Output the items in the stretch from the line containing "coordinates (147, 1643)." through the line containing "grindstone [294, 415]" as a two-column CSV with the columns text and answer. Give one row per item, put each field in quotes, and replace any line breaks with spaces.

Start of Data rows

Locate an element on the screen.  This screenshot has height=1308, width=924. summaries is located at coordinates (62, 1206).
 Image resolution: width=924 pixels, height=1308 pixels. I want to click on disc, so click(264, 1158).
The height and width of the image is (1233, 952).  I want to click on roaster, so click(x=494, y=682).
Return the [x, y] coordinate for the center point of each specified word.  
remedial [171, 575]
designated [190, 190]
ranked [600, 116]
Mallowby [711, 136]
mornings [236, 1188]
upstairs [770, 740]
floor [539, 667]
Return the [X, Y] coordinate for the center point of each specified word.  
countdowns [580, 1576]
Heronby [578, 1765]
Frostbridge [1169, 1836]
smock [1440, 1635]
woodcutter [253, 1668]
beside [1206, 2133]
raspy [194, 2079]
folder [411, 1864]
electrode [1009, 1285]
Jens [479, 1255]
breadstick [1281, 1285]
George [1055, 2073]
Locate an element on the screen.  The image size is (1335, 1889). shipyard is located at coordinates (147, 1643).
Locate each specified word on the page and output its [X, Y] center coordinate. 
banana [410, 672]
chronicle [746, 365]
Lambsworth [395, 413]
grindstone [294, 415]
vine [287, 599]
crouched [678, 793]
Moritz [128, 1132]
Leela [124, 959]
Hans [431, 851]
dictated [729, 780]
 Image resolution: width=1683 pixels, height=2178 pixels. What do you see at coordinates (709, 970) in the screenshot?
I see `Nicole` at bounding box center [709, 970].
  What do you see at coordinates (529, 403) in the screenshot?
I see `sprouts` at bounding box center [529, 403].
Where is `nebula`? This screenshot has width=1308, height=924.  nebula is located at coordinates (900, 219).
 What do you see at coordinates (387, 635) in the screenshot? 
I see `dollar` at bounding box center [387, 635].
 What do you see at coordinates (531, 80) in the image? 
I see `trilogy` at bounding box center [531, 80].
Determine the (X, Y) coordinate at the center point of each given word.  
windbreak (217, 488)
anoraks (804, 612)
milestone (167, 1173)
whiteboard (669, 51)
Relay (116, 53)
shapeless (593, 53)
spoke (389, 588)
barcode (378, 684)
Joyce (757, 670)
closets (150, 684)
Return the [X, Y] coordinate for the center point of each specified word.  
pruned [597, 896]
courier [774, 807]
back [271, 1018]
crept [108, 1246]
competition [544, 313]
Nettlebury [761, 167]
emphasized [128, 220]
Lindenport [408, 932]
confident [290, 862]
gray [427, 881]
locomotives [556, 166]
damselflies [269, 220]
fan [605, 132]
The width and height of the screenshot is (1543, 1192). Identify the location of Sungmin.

End of Data rows

→ Expected output:
text,answer
"Locate an element on the screen.","The image size is (1335, 1889). shipyard is located at coordinates (147, 1643)."
"Locate each specified word on the page and output its [X, Y] center coordinate. banana","[410, 672]"
"chronicle","[746, 365]"
"Lambsworth","[395, 413]"
"grindstone","[294, 415]"